§ Assignment
Could you repeat the entries below exactly, but only from the line with "(766, 597) = (237, 475): none -> blue cup" through the line with "(643, 155) = (94, 663): white", and without any picture?

§ Task inputs
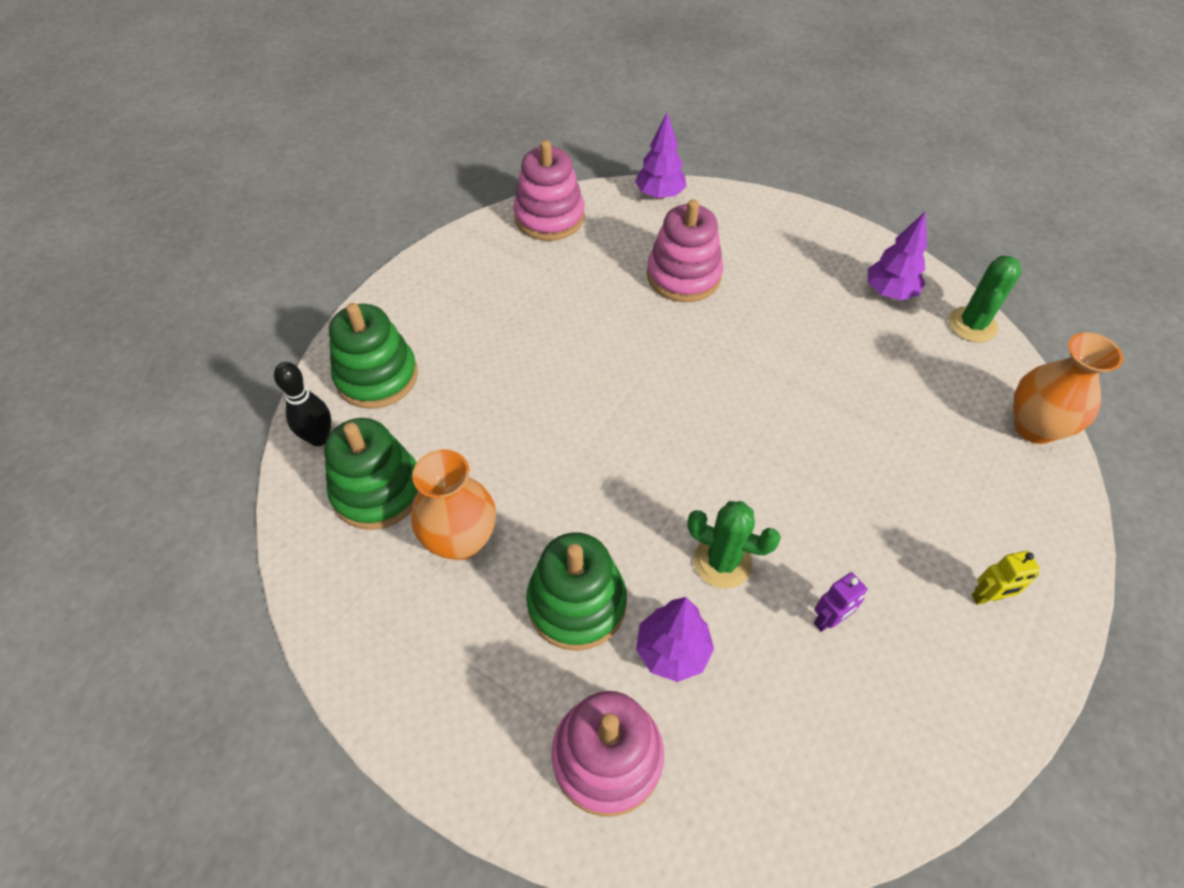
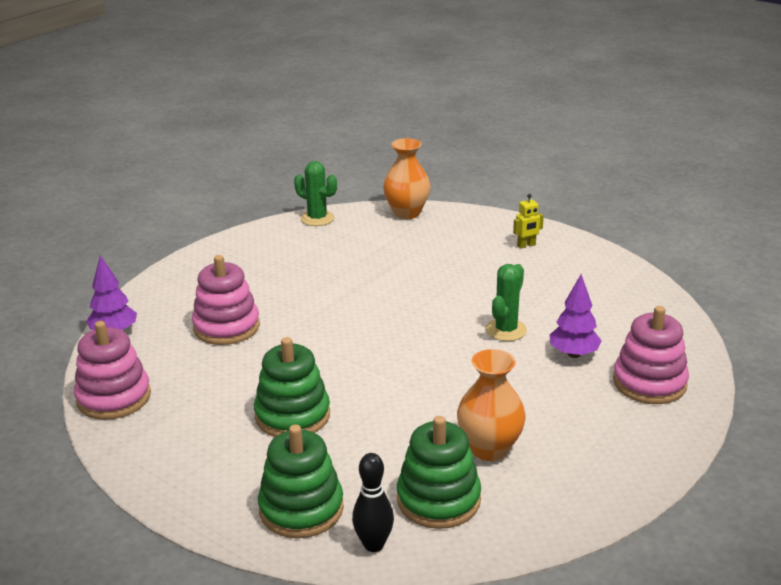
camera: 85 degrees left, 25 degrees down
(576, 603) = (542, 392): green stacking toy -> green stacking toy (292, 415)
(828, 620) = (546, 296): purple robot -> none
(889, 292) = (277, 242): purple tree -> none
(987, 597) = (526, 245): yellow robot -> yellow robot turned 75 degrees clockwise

* * *

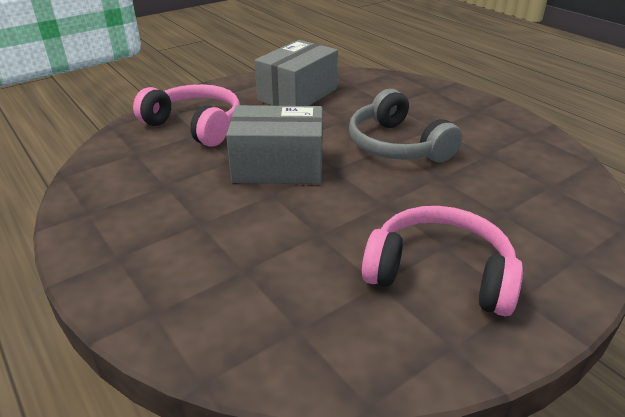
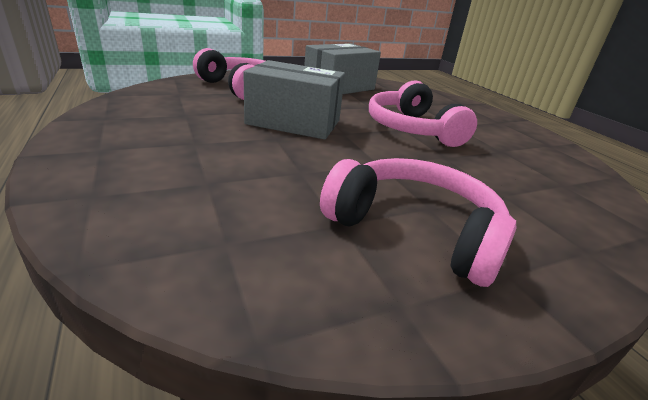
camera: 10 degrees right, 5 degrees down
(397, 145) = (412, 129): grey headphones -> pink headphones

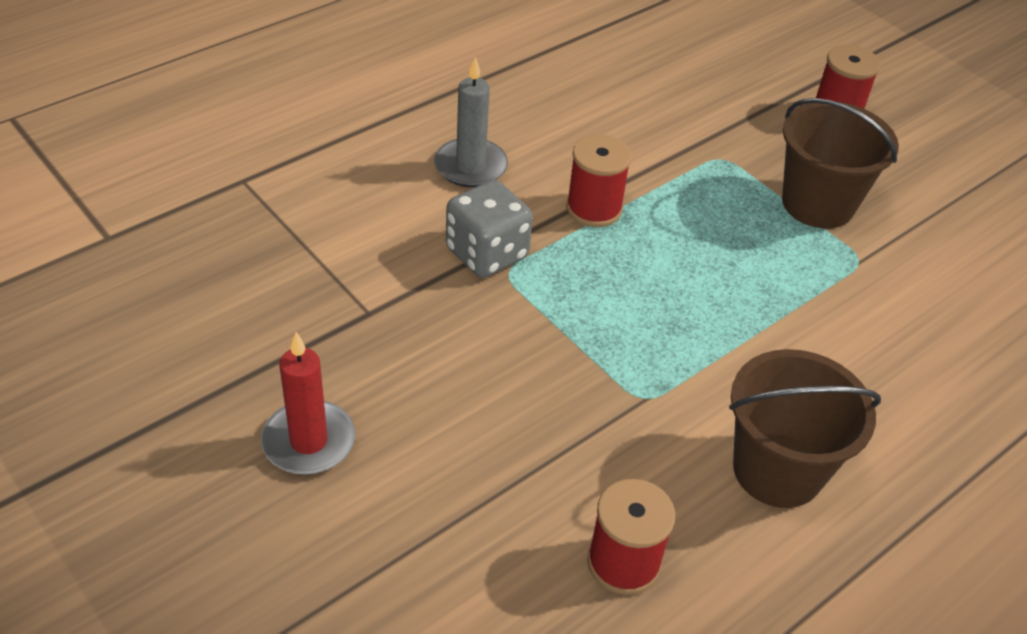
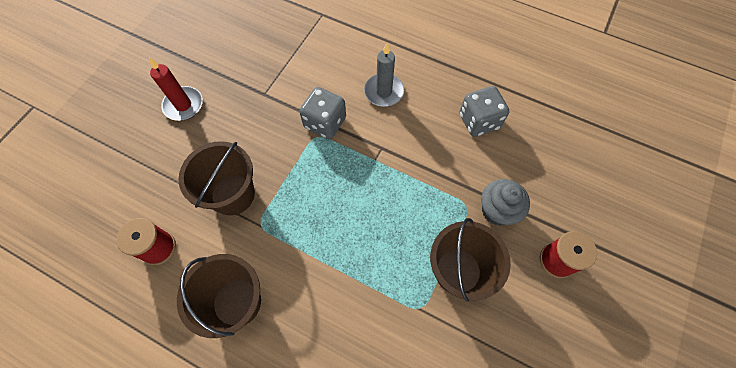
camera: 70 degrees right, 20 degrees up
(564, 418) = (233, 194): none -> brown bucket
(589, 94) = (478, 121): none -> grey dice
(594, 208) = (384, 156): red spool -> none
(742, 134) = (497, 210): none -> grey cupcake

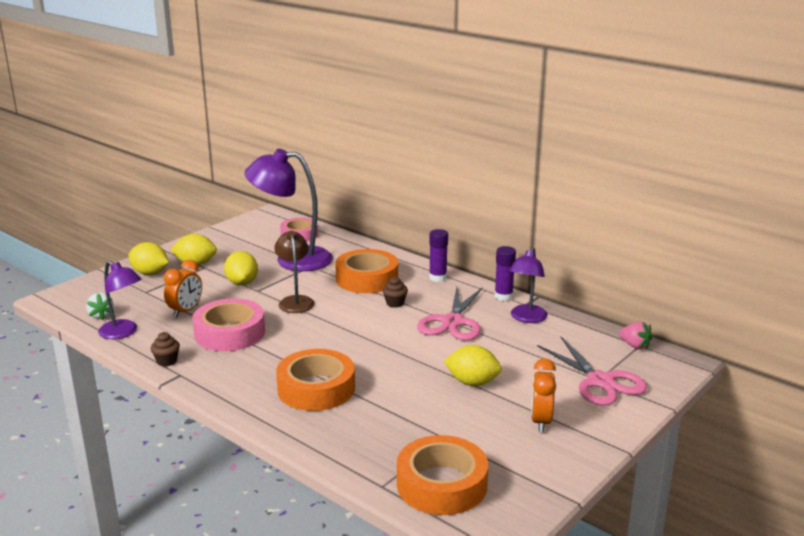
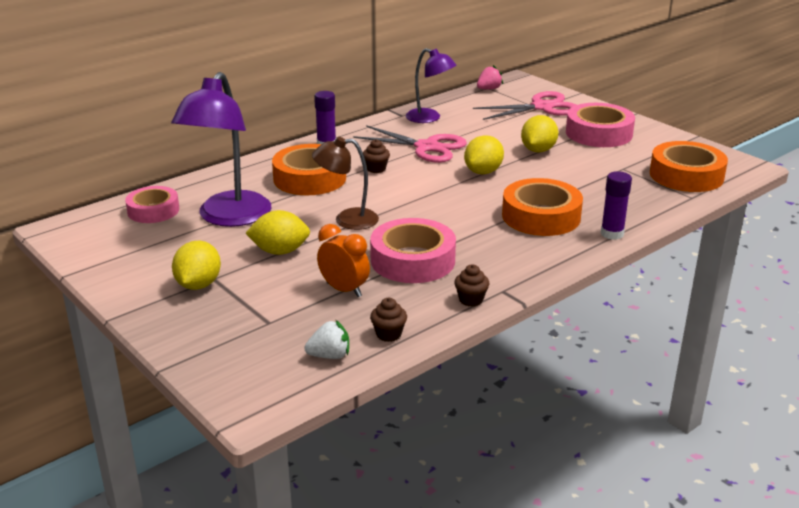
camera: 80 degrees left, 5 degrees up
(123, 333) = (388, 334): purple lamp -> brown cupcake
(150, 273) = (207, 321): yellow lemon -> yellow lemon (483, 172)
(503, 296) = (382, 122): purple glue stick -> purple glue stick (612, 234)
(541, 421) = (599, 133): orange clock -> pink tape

---

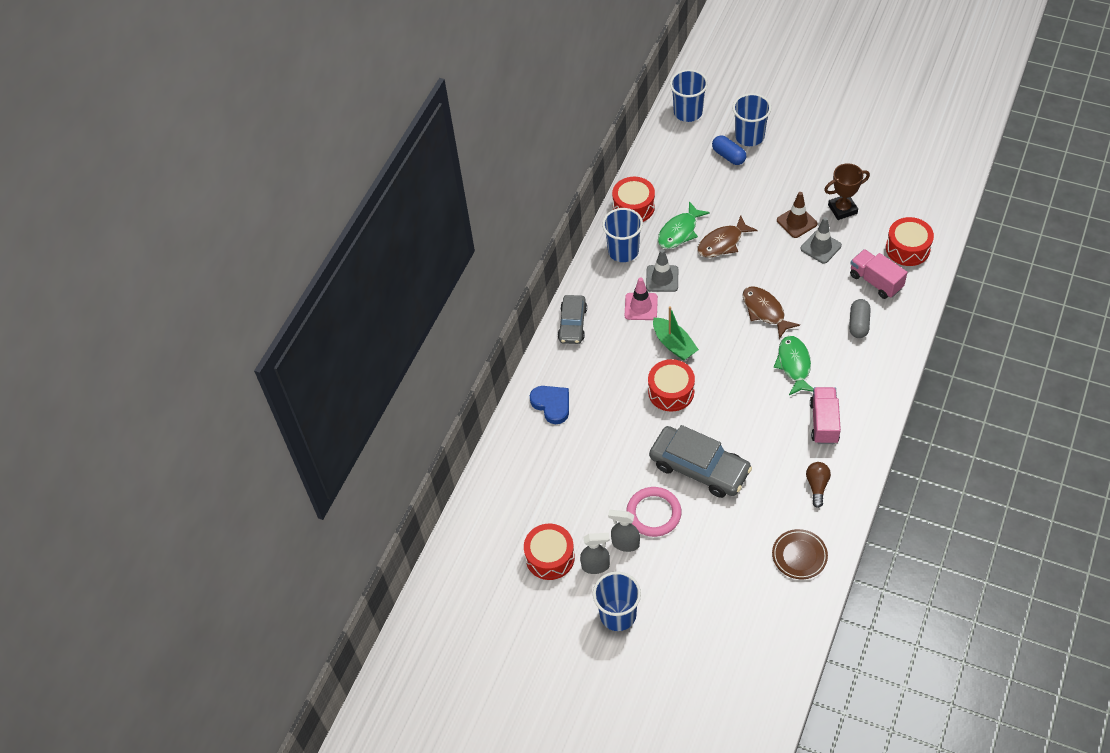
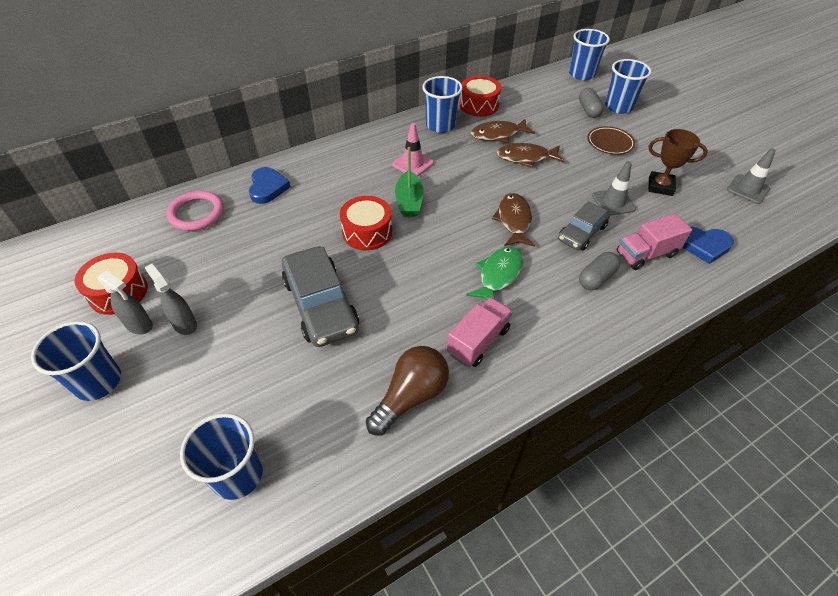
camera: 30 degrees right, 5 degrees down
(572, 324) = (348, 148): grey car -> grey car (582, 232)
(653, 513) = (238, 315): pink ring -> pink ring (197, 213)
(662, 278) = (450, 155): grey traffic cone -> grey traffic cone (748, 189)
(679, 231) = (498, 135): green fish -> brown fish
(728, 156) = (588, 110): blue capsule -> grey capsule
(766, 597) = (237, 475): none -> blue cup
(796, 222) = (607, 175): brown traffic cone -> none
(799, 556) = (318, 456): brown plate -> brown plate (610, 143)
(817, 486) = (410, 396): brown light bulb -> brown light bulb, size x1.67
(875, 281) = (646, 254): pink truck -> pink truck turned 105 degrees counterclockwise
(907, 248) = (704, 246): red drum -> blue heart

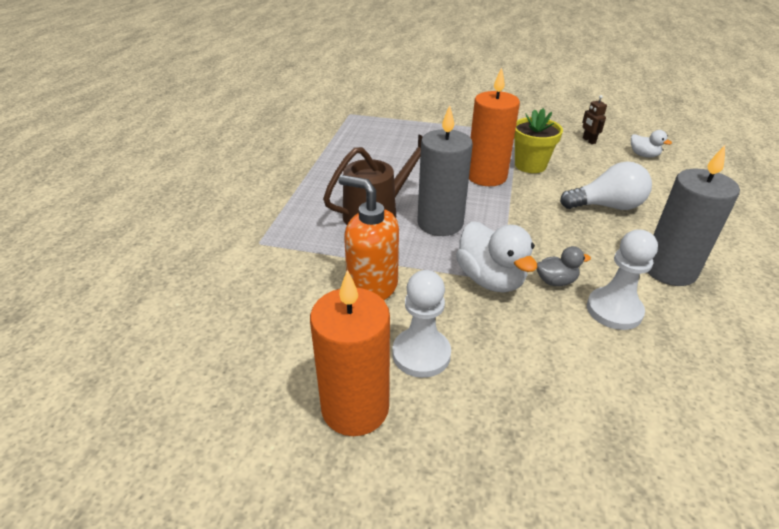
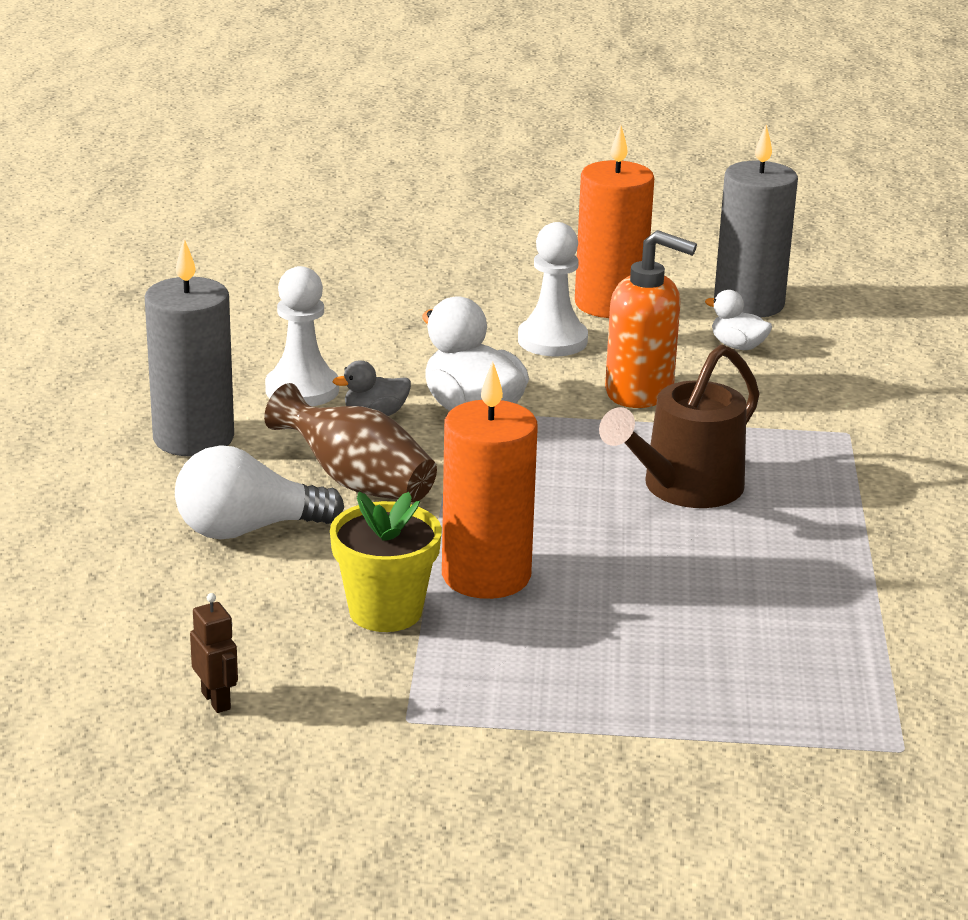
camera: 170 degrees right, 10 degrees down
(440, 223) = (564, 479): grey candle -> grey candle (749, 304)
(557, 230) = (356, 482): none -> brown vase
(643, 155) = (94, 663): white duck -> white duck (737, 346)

§ Finished task
(766, 597) = (237, 475): none -> blue cup
(796, 222) = (607, 175): brown traffic cone -> none
(799, 556) = (318, 456): brown plate -> brown plate (610, 143)
(817, 486) = (410, 396): brown light bulb -> brown light bulb, size x1.67
(875, 281) = (646, 254): pink truck -> pink truck turned 105 degrees counterclockwise
(907, 248) = (704, 246): red drum -> blue heart

camera: 170 degrees right, 10 degrees down
(440, 223) = (564, 479): grey candle -> grey candle (749, 304)
(557, 230) = (356, 482): none -> brown vase
(643, 155) = (94, 663): white duck -> white duck (737, 346)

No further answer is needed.